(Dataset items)

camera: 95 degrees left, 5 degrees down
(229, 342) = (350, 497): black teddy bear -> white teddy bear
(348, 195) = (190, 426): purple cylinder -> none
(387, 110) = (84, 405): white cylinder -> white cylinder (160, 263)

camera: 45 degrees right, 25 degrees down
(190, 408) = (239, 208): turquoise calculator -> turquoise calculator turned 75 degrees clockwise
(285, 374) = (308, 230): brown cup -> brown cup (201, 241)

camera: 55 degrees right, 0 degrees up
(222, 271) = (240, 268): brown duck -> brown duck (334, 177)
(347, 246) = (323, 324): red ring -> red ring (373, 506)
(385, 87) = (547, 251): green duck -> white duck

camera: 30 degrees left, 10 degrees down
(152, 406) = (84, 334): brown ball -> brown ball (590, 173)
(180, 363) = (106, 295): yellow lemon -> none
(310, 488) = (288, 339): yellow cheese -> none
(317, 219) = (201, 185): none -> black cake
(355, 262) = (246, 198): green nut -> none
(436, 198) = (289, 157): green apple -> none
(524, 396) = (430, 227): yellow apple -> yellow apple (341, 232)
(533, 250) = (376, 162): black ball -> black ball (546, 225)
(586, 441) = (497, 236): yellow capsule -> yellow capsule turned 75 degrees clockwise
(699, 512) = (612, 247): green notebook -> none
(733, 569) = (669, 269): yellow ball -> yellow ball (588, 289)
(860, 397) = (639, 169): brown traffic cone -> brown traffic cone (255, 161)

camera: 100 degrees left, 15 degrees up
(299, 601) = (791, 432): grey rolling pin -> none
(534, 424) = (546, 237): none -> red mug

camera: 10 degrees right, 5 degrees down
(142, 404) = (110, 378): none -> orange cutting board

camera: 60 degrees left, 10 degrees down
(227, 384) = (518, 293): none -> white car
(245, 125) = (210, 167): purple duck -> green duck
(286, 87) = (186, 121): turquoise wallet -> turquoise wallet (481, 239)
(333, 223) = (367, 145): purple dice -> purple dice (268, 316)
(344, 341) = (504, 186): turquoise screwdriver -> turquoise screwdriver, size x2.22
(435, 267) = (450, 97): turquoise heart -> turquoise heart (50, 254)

WORK ORDER >> Among the entries, copy every line containing the word "camera".

ANSWER TO THIS EXERCISE >>
camera: 95 degrees left, 5 degrees down
camera: 45 degrees right, 25 degrees down
camera: 55 degrees right, 0 degrees up
camera: 30 degrees left, 10 degrees down
camera: 100 degrees left, 15 degrees up
camera: 10 degrees right, 5 degrees down
camera: 60 degrees left, 10 degrees down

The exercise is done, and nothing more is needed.